(Collection entries)
++++++++++

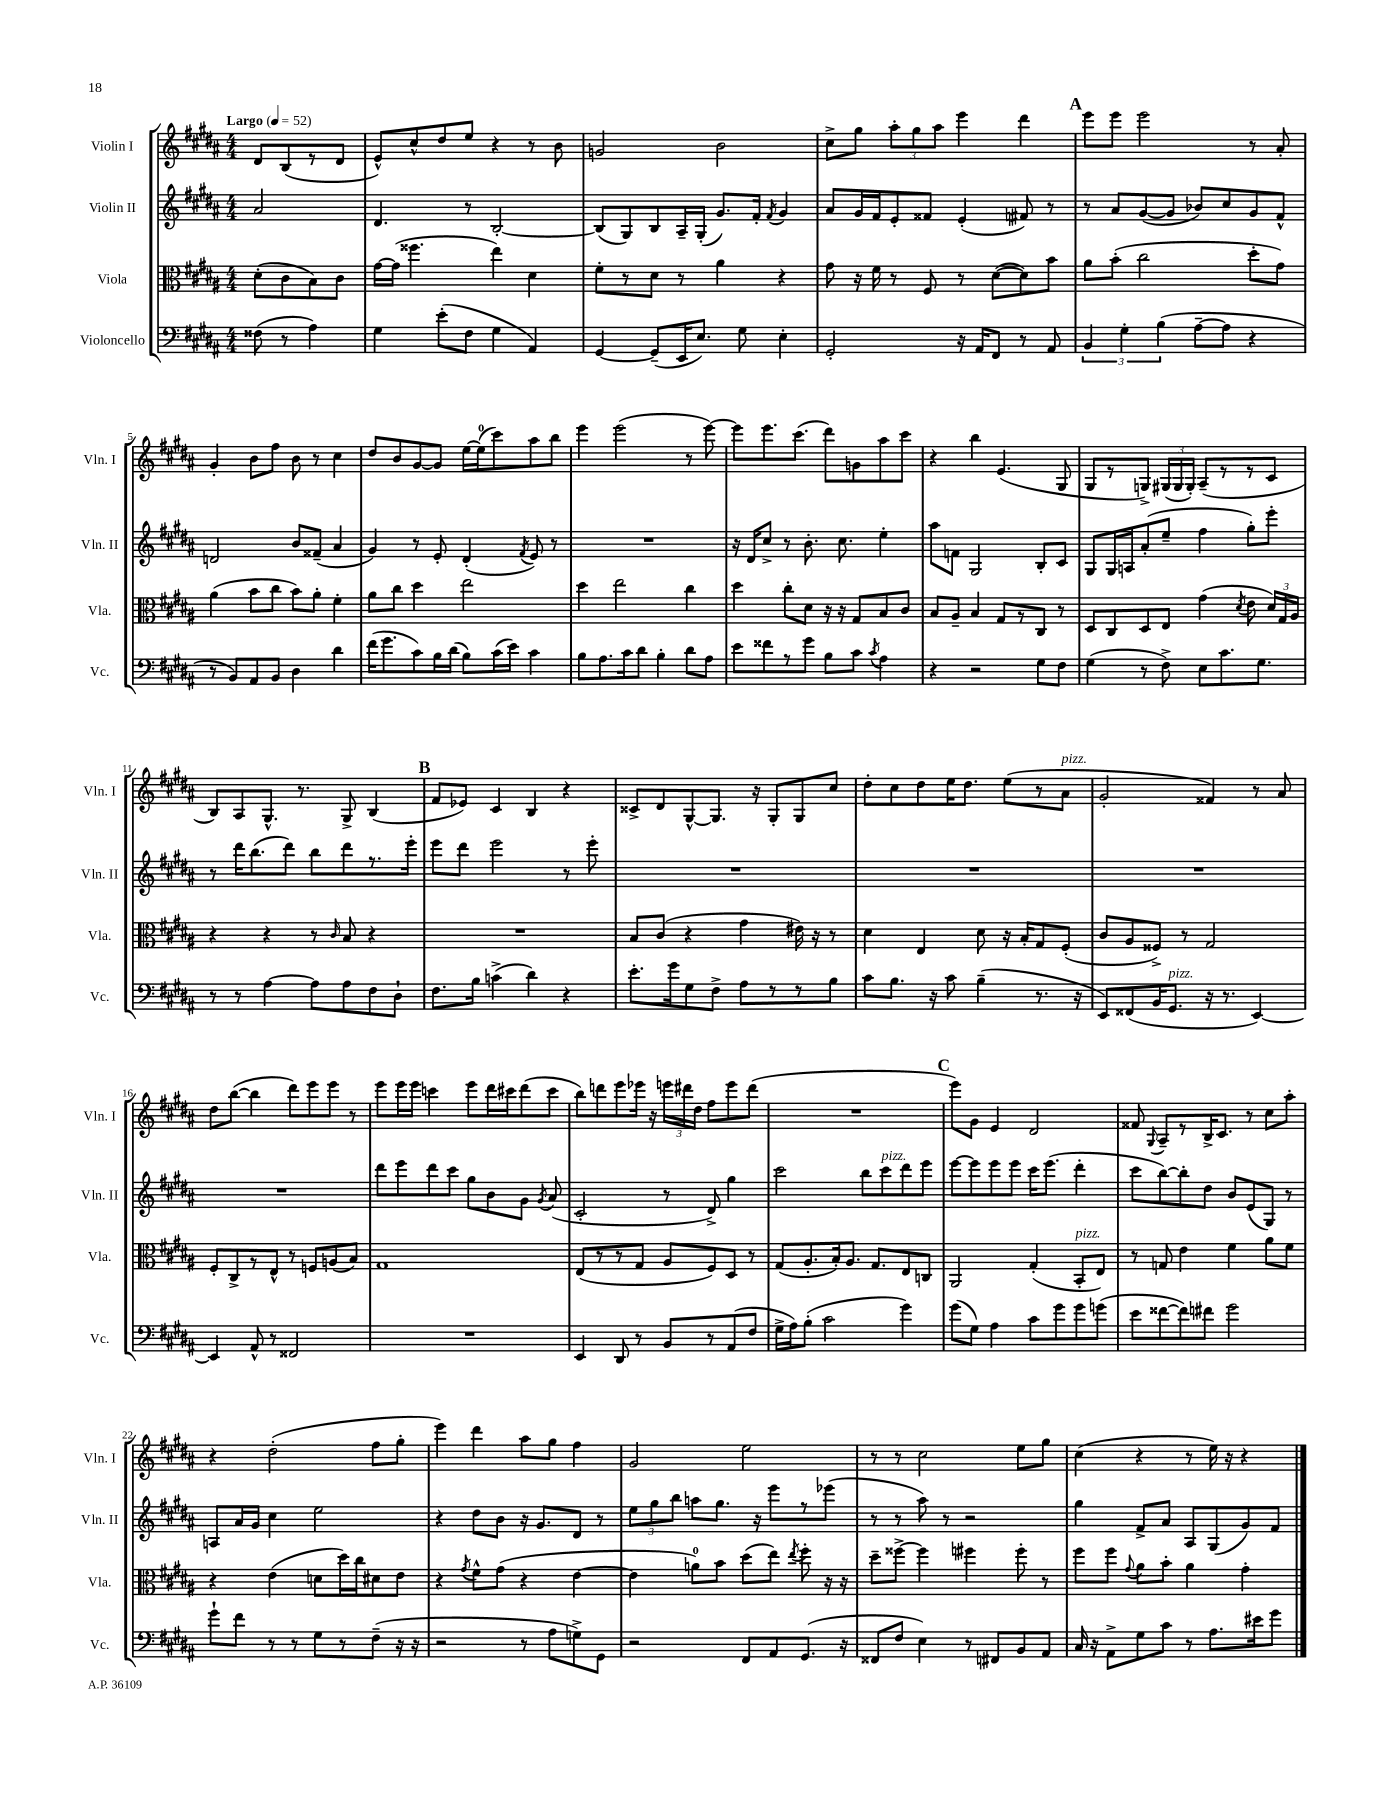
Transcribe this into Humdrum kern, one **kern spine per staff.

**kern	**kern	**kern	**kern
*part4	*part3	*part2	*part1
*staff4	*staff3	*staff2	*staff1
*I"Violoncello	*I"Viola	*I"Violin II	*I"Violin I
*I'Vc.	*I'Vla.	*I'Vln. II	*I'Vln. I
*clefF4	*clefC3	*clefG2	*clefG2
*k[f#c#g#d#a#]	*k[f#c#g#d#a#]	*k[f#c#g#d#a#]	*k[f#c#g#d#a#]
*M4/4	*M4/4	*M4/4	*M4/4
*MM52	*MM52	*MM52	*MM52
=	=	=	=
!	!	!	!LO:TX:a:B:t=Largo
(8F##X\	(8d#'\L	2a#/	8d#/L
8r	8c#\	.	(8B/
4A#\)	8B\)	.	8r
.	8c#\J	.	8d#/J
=1	=1	=1	=1
4G#\	[16g#\LL	4.d#/	8e^^/L)
.	(16g#\JJ]	.	.
.	4.ff##X\	.	8cc#^^/
(8e'\L	.	.	8dd#/
8F#\J	.	8r	8ee/J
4G#\	4ee\)	[2B'/	4r
4AA#/)	4d#\	.	8r
.	.	.	8b\
=2	=2	=2	=2
[4GG#/	8f#'\L	(8B/L]	2gn/
.	8r	8G#/)	.
(8GG#~/L]	8d#\J	8B/	.
16EE/K	8r	16A#~/L	.
8.E/J)	.	(16G#'/JJ	.
.	4a#\	8.g#/L)	2b\
8G#\	.	.	.
.	.	16f#'/Jk	.
.	.	8qf#/	.
4E'\	4r	4g#/	.
=3	=3	=3	=3
2GG#'/	8g#\	8a#/L	8cc#^\L
.	16r	16g#/L	8gg#\J
.	16f#\	16f#/J	.
.	8r	8e'/	12aa#'\L
.	.	.	12gg#\
.	8F#/	8f##X/J	.
.	.	.	12aa#\J
16r	8r	(4e'/	4eee\
16AA#/KL	.	.	.
8FF#/J	([8d#\L	.	.
8r	8d#\])	8f#X/)	4ddd#\
8AA#/	8b\J	8r	.
!!LO:REH:place=s1:t=A
=4	=4	=4	=4
6BB/	8a#\L	8r	8eee\L
.	(8b'\J	8a#/L	8eee\J
6G#'\	.	.	.
.	2cc#\	([8g#/	2eee\
(6B\	.	.	.
.	.	8g#/J]	.
[8A#~\L	.	8b-X/L)	.
8A#\J]	.	8cc#/	.
4r	8dd#'\L	8g#/	8r
.	8g#\J)	8f#^^/J	8a#'/
!!LO:LB:g=z
=5	=5	=5	=5
8r	(4a#\	2dn/	4g#'/
8BB/L)	.	.	.
8AA#/	8b\L	.	8b\L
8BB/J	8cc#\J	.	8ff#\J
4D#\	8b\L)	8b/L	8b\
.	8a#'\J	(8f##X~/J	8r
4d#\	4f#'\	4a#/	4cc#\
=6	=6	=6	=6
(16f#\KL	8a#\L	4g#/)	8dd#/L
8.g#\	.	.	.
.	8cc#\J	.	8b/
8c#\)	4dd#\	8r	[8g#/
16B\L	.	8e'/	8g#/J]
(16d#\JJ	.	.	.
8B\L)	2ee\	(4d#'/	[16ee\LL
.	.	.	(16ee\J]
(16c#\L	.	.	8ccc#\)
16e\JJ)	.	.	.
.	.	8qf#/	.
4c#\	.	8e/)	8aa#\
.	.	8r	8bb\J
=7	=7	=7	=7
8B\L	4dd#\	1r	4eee\
8.A#\	.	.	.
.	2ee\	.	(2eee\
16c#\k	.	.	.
8d#\J	.	.	.
4B'\	.	.	.
8d#\L	4cc#\	.	8r
8A#\J	.	.	[8eee\)
=8	=8	=8	=8
8e\L	4dd#\	16r	8eee\L]
.	.	16d#/KL	.
8f##X\	.	8cc#^/J	8.eee\
8r	8cc#'\L	8r	.
.	.	.	(8.ccc#\J
8g#\J	8d#\J	8.b'\	.
8B\L	16r	.	8ddd#\L)
.	16r	8.cc#\	.
8c#\J	8G#/L	.	8gn\
8qc#/	.	.	.
4A#\	8B/	4ee'\	8aa#\
.	8c#/J	.	8ccc#\J
=9	=9	=9	=9
4r	8B/L	8aa#\L	4r
.	8A#~/J	8fn\J	.
2r	4B/	2G#/	4bb\
.	8G#/L	.	(4.e/
.	8r	.	.
8G#\L	8C#/J	8B'/L	.
8F#\J	8r	8c#/J	8G#/
=10	=10	=10	=10
(4G#\	8D#/L	8G#/L	8G#/L
.	8C#/	16G#/L	8r
.	.	16An/J	.
8r	8D#/	(8a#'/	8Gn^/J)
8F#^\)	8E/J	8ee~/J	(24G#X/LL
.	.	.	24G#/
.	.	.	24G#'/JJ)
8E\L	(4g#\	4ff#\	(8A#~/L
8.c#\	.	.	8r
.	8qd#/	.	.
.	8e\	8gg#'\L)	8r
8.G#\J	.	.	.
.	24d#/LL)	8eee'\J	8c#/J
.	24G#/	.	.
.	24A#/JJ	.	.
!!LO:LB:g=z
=11	=11	=11	=11
8r	4r	8r	8B/L)
8r	.	16ddd#\KL	8A#/
.	.	(8.bb\	.
[4A#\	4r	.	8.G#^^/J
.	.	8ddd#\J)	.
.	.	.	8.r
8A#\L]	8r	8bb\L	.
.	16qqc#/	.	.
8A#\	8B/	8ddd#\	8G#^/
8F#\	4r	8.r	(4B/
8D#`\J	.	.	.
.	.	16eee'\Jk	.
!!LO:REH:place=s1:t=B
=12	=12	=12	=12
8.F#\L	1r	8eee\L	8f#/L
.	.	8ddd#\J	8e-X/J)
16B\Jk	.	.	.
(4cn^\	.	2eee\	4c#/
4d#\)	.	.	4B/
4r	.	8r	4r
.	.	8eee'\	.
=13	=13	=13	=13
8.e'\L	8B/L	1r	8c##X^/L
.	(8c#/J	.	8d#/
16g#\k	.	.	.
8G#\	4r	.	[8G#^^/
8F#^\J	.	.	8.G#/J]
8A#\L	4g#\	.	.
.	.	.	16r
8r	.	.	8G#'/L
8r	16e#X\)	.	8G#/
.	16r	.	.
8B\J	8r	.	8cc#/J
=14	=14	=14	=14
8c#\L	4d#\	1r	8dd#'\L
8.B\J	.	.	8cc#\
.	4E/	.	8dd#\
16r	.	.	.
8c#\	.	.	16ee\K
.	.	.	8.dd#\J
(4B~\	8d#\	.	.
.	16r	.	(8ee\L
.	16B'/KL	.	.
8.r	8G#/	.	8r
!	!	!	!LO:TX:a:i:t=pizz.
.	(8F#'/J	.	8a#\J
16r	.	.	.
=15	=15	=15	=15
8EE/L)	8c#/L	1r	2g#'/
(8FF##X/	8A#/	.	.
16BB/K	8F##X^/J)	.	.
!LO:TX:a:i:t=pizz.	!	!	!
8.GG#/J	.	.	.
.	8r	.	.
16r	2G#/	.	4f##X/)
8.r	.	.	.
[4EE/)	.	.	8r
.	.	.	8a#/
!!LO:LB:g=z
=16	=16	=16	=16
4EE/]	8F#'/L	1r	8dd#\L
.	8C#^/	.	([8bb\J
8AA#^^/	8r	.	4bb\]
8r	8E^^/J	.	.
2FF##X/	8r	.	8ddd#\L)
.	8Fn/L	.	8eee\
.	(8An/	.	8eee\J
.	8B/J)	.	8r
=17	=17	=17	=17
1r	1G#	8ddd#\L	8eee\L
.	.	8eee\	16eee\L
.	.	.	16eee\JJ
.	.	8ddd#\	4cccn\
.	.	8ccc#\J	.
.	.	8gg#\L	8eee\L
.	.	8b\	16ddd#\L
.	.	.	16ccc#X\J
.	.	8g#\J	(8ddd#\
.	.	8qg#/	.
.	.	(8a#/	8ccc#\J
=18	=18	=18	=18
4EE/	(8E/L	2c#'/	8bb\L)
.	8r	.	8dddn\
8DD#/	8r	.	8eee\
8r	8G#/J	.	16eee-X\Jk
.	.	.	16r
8BB/L	8A#/L	8r	24eeen\LL
.	.	.	24ddd#X\
.	.	.	24dd#\JJ
8r	8F#/)	8d#^/)	8ff#\L
(8AA#/	8D#/J	4gg#\	8eee\
8F#/J	8r	.	(8ddd#\J
=19	=19	=19	=19
16G#^\LL	(8G#/L	2ccc#\	1r
16A#\J)	.	.	.
(8B'\J	8.A#'/	.	.
2c#\	.	.	.
.	16B'/k)	.	.
.	8.A#/J	.	.
.	.	8bb\L	.
.	8.G#/L	.	.
!	!	!LO:TX:a:i:t=pizz.	!
.	.	8ccc#\	.
4g#\)	8E/	8ddd#\	.
.	8Cn/J	8eee\J	.
!!LO:REH:place=s1:t=C
=20	=20	=20	=20
(8g#\L	2AA#/	[8eee\L	8eee\L)
8G#\J)	.	8eee\]	8g#\J
4A#\	.	8eee\	4e/
.	.	8eee\J	.
8c#\L	(4G#'/	16ccc#\KL	2d#/
.	.	(8.eee\J	.
8g#\	.	.	.
!	!LO:TX:a:i:t=pizz.	!	!
8g#\	8BB'/L	4ddd#'\	.
(8gn\J	8E/J)	.	.
=21	=21	=21	=21
8e\L	8r	8ccc#\L	8f##X/
.	.	.	8qqG#/
[8f##X\	8Gn/	[8bb\)	8A#~/L
8f##\])	4e\	8bb'\]	8r
8f#X\J	.	8dd#\J	16B^/K
.	.	.	8.c#/J
2g#\	4f#\	8b/L	.
.	.	(8e/	8r
.	8a#\L	8G#/J)	8cc#\L
.	8f#\J	8r	8aa#'\J
!!LO:LB:g=z
=22	=22	=22	=22
8g#`\L	4r	8An/L	4r
8f#\J	.	16a#/L	.
.	.	16g#/JJ	.
8r	(4e\	4cc#\	(2dd#'\
8r	.	.	.
8G#\L	8dn\L	2ee\	.
8r	16dd#\L)	.	.
.	16cc#\J	.	.
(8F#~\J	8d#X\	.	8ff#\L
16r	8e\J	.	8gg#'\J
16r	.	.	.
=23	=23	=23	=23
2r	4r	4r	4eee\)
.	8qg#/	.	.
.	8f#^^\L	8dd#\L	4ddd#\
.	(8g#\J	8b\J	.
8r	4r	16r	8aa#\L
.	.	8.g#/L	.
8A#\L	.	.	8gg#\J
8Gn^\)	[4e\	8d#/J	4ff#\
8GG#\J	.	8r	.
=24	=24	=24	=24
2r	4e\]	12ee\L	2g#/
.	.	12gg#\	.
.	.	12bb\J	.
.	8an\L)	8aan\L	.
.	8b\J	8.gg#\J	.
8FF#/L	(8dd#\L	.	2ee\
.	.	16r	.
8AA#/	8ee\J)	8eee\L	.
.	8qee/	.	.
(8.GG#/J	8ff#'\	8r	.
.	16r	(8eee-X\J	.
16r	16r	.	.
=25	=25	=25	=25
8FF##X/L	8dd#~\L	8r	8r
8F#/J	[8ff##X^\J	8r	8r
4E\)	4ff##\]	8aa#\)	2cc#\
.	.	8r	.
8r	4ff#X\	2r	.
8FF#X/L	.	.	.
8BB/	8ff#'\	.	8ee\L
8AA#/J	8r	.	8gg#\J
=26	=26	=26	=26
16C#/	8ff#\L	4gg#\	(4cc#\
16r	.	.	.
8AA#^\L	8ff#\J	.	.
.	8qqg#/	.	.
8G#\	8a#\L	8f#^/L	4r
8c#\J	8b'\J	8a#/J	.
8r	4a#\	8A#/L	8r
8.A#\L	.	(8G#/	16ee\)
.	.	.	16r
.	4g#'\	8g#/)	4r
16e#X\k	.	.	.
8g#\J	.	8f#/J	.
==	==	==	==
*-	*-	*-	*-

++++++++++

> Your task:
Show each line above that contains the string "kern", copied in full.

> Final answer:
Transcribe this into Humdrum kern, one **kern spine per staff.
**kern	**kern	**kern	**kern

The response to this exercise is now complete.